Directions:
Could you retype the whole listing word for word and drop the images?

Segment Open

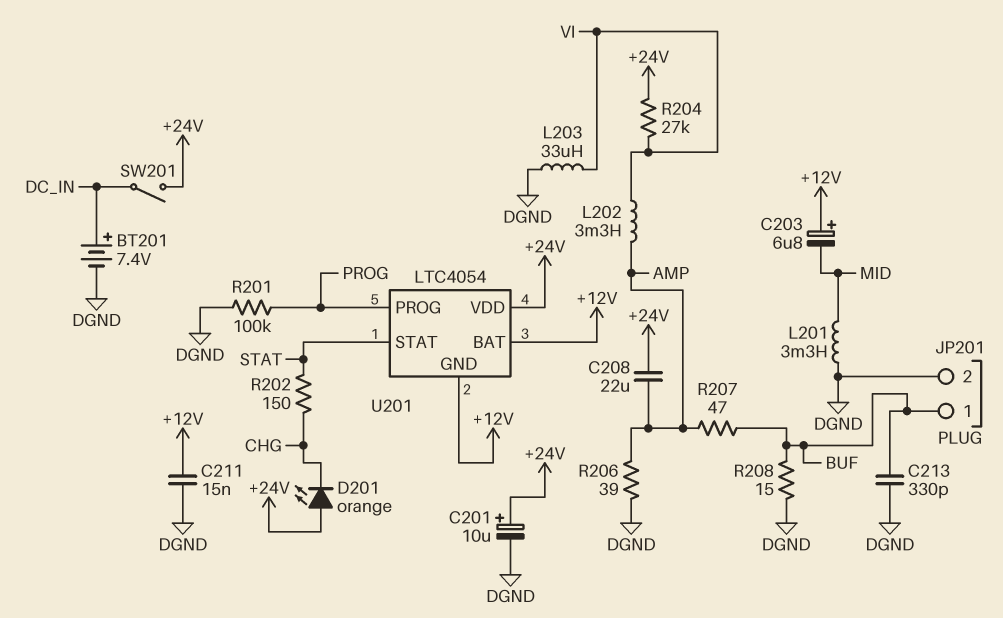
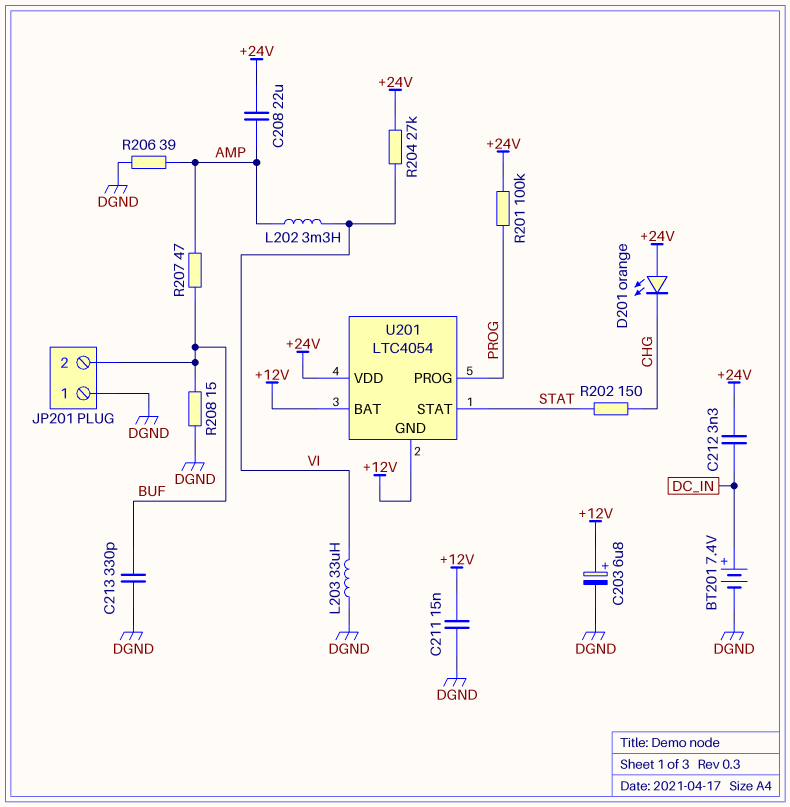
C201: 10uF (plus +24V, minus DGND) -> none
C203: 6.8uF (plus +12V, minus MID) -> 6.8uF (plus +12V, minus DGND)
C212: none -> 3.3nF (+24V, DC_IN)
JP201 pin 1: BUF -> DGND
JP201 pin 2: DGND -> BUF
L201: 3.3mH (DGND, MID) -> none
R201: 100k (DGND, PROG) -> 100k (+24V, PROG)
SW201: switch (+24V, DC_IN) -> none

Segment Closed

Exercise output:
C201: 10uF (plus +24V, minus DGND) -> none
C203: 6.8uF (plus +12V, minus MID) -> 6.8uF (plus +12V, minus DGND)
C212: none -> 3.3nF (+24V, DC_IN)
JP201 pin 1: BUF -> DGND
JP201 pin 2: DGND -> BUF
L201: 3.3mH (DGND, MID) -> none
R201: 100k (DGND, PROG) -> 100k (+24V, PROG)
SW201: switch (+24V, DC_IN) -> none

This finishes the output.